### Task prompt
If a line of the material contains "lime", copy it.

### Available data

"""

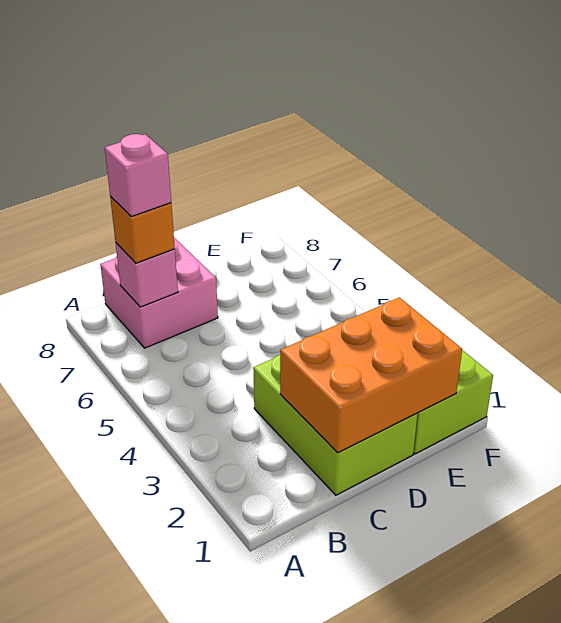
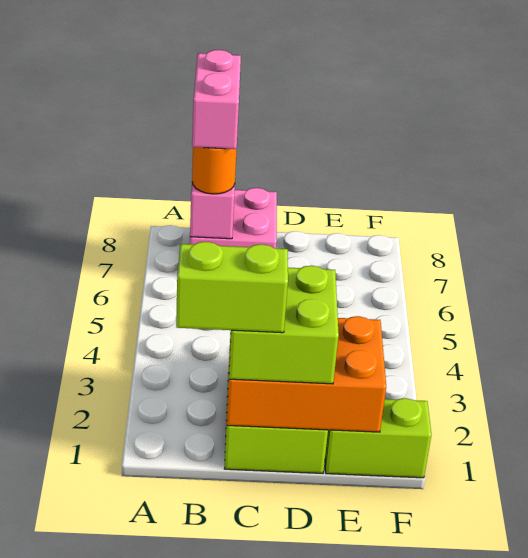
none -> lime brick B1:C1 level 4
orange brick B7 level 3 -> orange round brick B7 level 3
pink brick B7 level 4 -> pink brick B7:B8 level 4
none -> lime brick C1:D2 level 3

"""

### Your solution
none -> lime brick B1:C1 level 4
none -> lime brick C1:D2 level 3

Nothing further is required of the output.